"""
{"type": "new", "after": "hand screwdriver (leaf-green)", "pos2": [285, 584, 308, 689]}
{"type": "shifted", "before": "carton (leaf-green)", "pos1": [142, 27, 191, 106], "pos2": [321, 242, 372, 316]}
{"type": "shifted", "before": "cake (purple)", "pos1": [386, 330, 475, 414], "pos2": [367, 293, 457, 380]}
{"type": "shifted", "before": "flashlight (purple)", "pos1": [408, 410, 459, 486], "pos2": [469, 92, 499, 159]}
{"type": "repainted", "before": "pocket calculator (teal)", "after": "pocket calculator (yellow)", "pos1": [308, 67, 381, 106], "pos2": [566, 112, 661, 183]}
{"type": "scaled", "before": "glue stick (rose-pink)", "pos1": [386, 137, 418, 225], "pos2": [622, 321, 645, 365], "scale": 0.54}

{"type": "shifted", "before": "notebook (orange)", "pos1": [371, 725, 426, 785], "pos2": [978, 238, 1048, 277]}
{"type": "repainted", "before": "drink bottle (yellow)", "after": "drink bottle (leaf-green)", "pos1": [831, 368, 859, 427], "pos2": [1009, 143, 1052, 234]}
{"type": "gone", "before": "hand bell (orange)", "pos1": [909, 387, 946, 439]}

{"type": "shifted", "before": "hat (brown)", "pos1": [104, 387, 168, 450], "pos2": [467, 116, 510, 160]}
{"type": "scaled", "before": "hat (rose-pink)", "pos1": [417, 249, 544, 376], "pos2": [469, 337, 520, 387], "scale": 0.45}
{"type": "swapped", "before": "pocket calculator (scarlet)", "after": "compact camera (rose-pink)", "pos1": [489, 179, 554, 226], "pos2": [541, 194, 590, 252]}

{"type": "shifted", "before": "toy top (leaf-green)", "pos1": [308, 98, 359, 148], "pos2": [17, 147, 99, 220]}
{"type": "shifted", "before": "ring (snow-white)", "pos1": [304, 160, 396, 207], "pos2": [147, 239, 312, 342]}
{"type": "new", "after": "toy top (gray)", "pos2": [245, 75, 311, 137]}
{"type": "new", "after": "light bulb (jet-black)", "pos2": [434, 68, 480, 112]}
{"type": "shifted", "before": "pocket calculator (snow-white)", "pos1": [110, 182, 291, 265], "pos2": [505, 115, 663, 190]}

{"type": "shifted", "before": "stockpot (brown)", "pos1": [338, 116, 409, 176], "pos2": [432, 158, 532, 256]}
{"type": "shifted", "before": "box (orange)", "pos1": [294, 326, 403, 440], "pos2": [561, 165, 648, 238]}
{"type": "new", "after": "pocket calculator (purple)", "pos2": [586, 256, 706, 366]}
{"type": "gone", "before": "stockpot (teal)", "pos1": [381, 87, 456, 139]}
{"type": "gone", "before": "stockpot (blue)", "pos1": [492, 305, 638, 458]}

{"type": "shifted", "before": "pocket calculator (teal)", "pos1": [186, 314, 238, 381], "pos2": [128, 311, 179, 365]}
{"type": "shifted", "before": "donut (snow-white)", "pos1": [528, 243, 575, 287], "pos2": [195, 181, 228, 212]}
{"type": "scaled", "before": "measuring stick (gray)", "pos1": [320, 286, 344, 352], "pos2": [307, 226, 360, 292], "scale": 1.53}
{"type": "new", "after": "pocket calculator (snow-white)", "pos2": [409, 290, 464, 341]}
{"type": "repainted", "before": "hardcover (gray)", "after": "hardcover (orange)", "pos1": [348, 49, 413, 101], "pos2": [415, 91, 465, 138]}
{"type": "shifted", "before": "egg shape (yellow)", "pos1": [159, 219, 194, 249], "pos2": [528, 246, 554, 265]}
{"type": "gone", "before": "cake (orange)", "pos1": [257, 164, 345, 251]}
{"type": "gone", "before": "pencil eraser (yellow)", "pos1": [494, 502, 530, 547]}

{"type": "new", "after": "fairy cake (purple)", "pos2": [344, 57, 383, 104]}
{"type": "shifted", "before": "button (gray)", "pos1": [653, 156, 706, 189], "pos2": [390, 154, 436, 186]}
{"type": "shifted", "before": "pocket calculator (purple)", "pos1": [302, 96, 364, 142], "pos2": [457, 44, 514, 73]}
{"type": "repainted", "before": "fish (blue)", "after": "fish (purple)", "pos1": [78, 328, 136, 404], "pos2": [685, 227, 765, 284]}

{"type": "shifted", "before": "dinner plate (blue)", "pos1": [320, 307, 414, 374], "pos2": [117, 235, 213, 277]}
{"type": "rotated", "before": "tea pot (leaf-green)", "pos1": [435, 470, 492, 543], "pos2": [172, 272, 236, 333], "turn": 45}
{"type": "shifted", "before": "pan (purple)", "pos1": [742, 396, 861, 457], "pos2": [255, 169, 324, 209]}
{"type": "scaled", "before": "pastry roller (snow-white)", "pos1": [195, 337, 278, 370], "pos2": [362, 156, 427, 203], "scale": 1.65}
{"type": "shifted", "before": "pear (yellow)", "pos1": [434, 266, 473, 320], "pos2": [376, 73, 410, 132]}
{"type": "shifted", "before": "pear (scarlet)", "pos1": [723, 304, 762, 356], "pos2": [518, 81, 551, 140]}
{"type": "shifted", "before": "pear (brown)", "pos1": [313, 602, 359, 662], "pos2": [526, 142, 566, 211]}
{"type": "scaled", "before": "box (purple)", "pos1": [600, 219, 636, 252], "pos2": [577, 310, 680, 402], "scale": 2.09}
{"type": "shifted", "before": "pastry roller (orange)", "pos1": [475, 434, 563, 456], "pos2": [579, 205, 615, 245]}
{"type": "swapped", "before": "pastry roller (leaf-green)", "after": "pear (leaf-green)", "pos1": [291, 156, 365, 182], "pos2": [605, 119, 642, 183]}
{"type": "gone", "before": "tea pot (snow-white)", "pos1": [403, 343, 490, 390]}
"""
### What the task asks
Output all the lines above, matching them word for word.

### Response box
{"type": "new", "after": "hand screwdriver (leaf-green)", "pos2": [285, 584, 308, 689]}
{"type": "shifted", "before": "carton (leaf-green)", "pos1": [142, 27, 191, 106], "pos2": [321, 242, 372, 316]}
{"type": "shifted", "before": "cake (purple)", "pos1": [386, 330, 475, 414], "pos2": [367, 293, 457, 380]}
{"type": "shifted", "before": "flashlight (purple)", "pos1": [408, 410, 459, 486], "pos2": [469, 92, 499, 159]}
{"type": "repainted", "before": "pocket calculator (teal)", "after": "pocket calculator (yellow)", "pos1": [308, 67, 381, 106], "pos2": [566, 112, 661, 183]}
{"type": "scaled", "before": "glue stick (rose-pink)", "pos1": [386, 137, 418, 225], "pos2": [622, 321, 645, 365], "scale": 0.54}

{"type": "shifted", "before": "notebook (orange)", "pos1": [371, 725, 426, 785], "pos2": [978, 238, 1048, 277]}
{"type": "repainted", "before": "drink bottle (yellow)", "after": "drink bottle (leaf-green)", "pos1": [831, 368, 859, 427], "pos2": [1009, 143, 1052, 234]}
{"type": "gone", "before": "hand bell (orange)", "pos1": [909, 387, 946, 439]}

{"type": "shifted", "before": "hat (brown)", "pos1": [104, 387, 168, 450], "pos2": [467, 116, 510, 160]}
{"type": "scaled", "before": "hat (rose-pink)", "pos1": [417, 249, 544, 376], "pos2": [469, 337, 520, 387], "scale": 0.45}
{"type": "swapped", "before": "pocket calculator (scarlet)", "after": "compact camera (rose-pink)", "pos1": [489, 179, 554, 226], "pos2": [541, 194, 590, 252]}

{"type": "shifted", "before": "toy top (leaf-green)", "pos1": [308, 98, 359, 148], "pos2": [17, 147, 99, 220]}
{"type": "shifted", "before": "ring (snow-white)", "pos1": [304, 160, 396, 207], "pos2": [147, 239, 312, 342]}
{"type": "new", "after": "toy top (gray)", "pos2": [245, 75, 311, 137]}
{"type": "new", "after": "light bulb (jet-black)", "pos2": [434, 68, 480, 112]}
{"type": "shifted", "before": "pocket calculator (snow-white)", "pos1": [110, 182, 291, 265], "pos2": [505, 115, 663, 190]}

{"type": "shifted", "before": "stockpot (brown)", "pos1": [338, 116, 409, 176], "pos2": [432, 158, 532, 256]}
{"type": "shifted", "before": "box (orange)", "pos1": [294, 326, 403, 440], "pos2": [561, 165, 648, 238]}
{"type": "new", "after": "pocket calculator (purple)", "pos2": [586, 256, 706, 366]}
{"type": "gone", "before": "stockpot (teal)", "pos1": [381, 87, 456, 139]}
{"type": "gone", "before": "stockpot (blue)", "pos1": [492, 305, 638, 458]}

{"type": "shifted", "before": "pocket calculator (teal)", "pos1": [186, 314, 238, 381], "pos2": [128, 311, 179, 365]}
{"type": "shifted", "before": "donut (snow-white)", "pos1": [528, 243, 575, 287], "pos2": [195, 181, 228, 212]}
{"type": "scaled", "before": "measuring stick (gray)", "pos1": [320, 286, 344, 352], "pos2": [307, 226, 360, 292], "scale": 1.53}
{"type": "new", "after": "pocket calculator (snow-white)", "pos2": [409, 290, 464, 341]}
{"type": "repainted", "before": "hardcover (gray)", "after": "hardcover (orange)", "pos1": [348, 49, 413, 101], "pos2": [415, 91, 465, 138]}
{"type": "shifted", "before": "egg shape (yellow)", "pos1": [159, 219, 194, 249], "pos2": [528, 246, 554, 265]}
{"type": "gone", "before": "cake (orange)", "pos1": [257, 164, 345, 251]}
{"type": "gone", "before": "pencil eraser (yellow)", "pos1": [494, 502, 530, 547]}

{"type": "new", "after": "fairy cake (purple)", "pos2": [344, 57, 383, 104]}
{"type": "shifted", "before": "button (gray)", "pos1": [653, 156, 706, 189], "pos2": [390, 154, 436, 186]}
{"type": "shifted", "before": "pocket calculator (purple)", "pos1": [302, 96, 364, 142], "pos2": [457, 44, 514, 73]}
{"type": "repainted", "before": "fish (blue)", "after": "fish (purple)", "pos1": [78, 328, 136, 404], "pos2": [685, 227, 765, 284]}

{"type": "shifted", "before": "dinner plate (blue)", "pos1": [320, 307, 414, 374], "pos2": [117, 235, 213, 277]}
{"type": "rotated", "before": "tea pot (leaf-green)", "pos1": [435, 470, 492, 543], "pos2": [172, 272, 236, 333], "turn": 45}
{"type": "shifted", "before": "pan (purple)", "pos1": [742, 396, 861, 457], "pos2": [255, 169, 324, 209]}
{"type": "scaled", "before": "pastry roller (snow-white)", "pos1": [195, 337, 278, 370], "pos2": [362, 156, 427, 203], "scale": 1.65}
{"type": "shifted", "before": "pear (yellow)", "pos1": [434, 266, 473, 320], "pos2": [376, 73, 410, 132]}
{"type": "shifted", "before": "pear (scarlet)", "pos1": [723, 304, 762, 356], "pos2": [518, 81, 551, 140]}
{"type": "shifted", "before": "pear (brown)", "pos1": [313, 602, 359, 662], "pos2": [526, 142, 566, 211]}
{"type": "scaled", "before": "box (purple)", "pos1": [600, 219, 636, 252], "pos2": [577, 310, 680, 402], "scale": 2.09}
{"type": "shifted", "before": "pastry roller (orange)", "pos1": [475, 434, 563, 456], "pos2": [579, 205, 615, 245]}
{"type": "swapped", "before": "pastry roller (leaf-green)", "after": "pear (leaf-green)", "pos1": [291, 156, 365, 182], "pos2": [605, 119, 642, 183]}
{"type": "gone", "before": "tea pot (snow-white)", "pos1": [403, 343, 490, 390]}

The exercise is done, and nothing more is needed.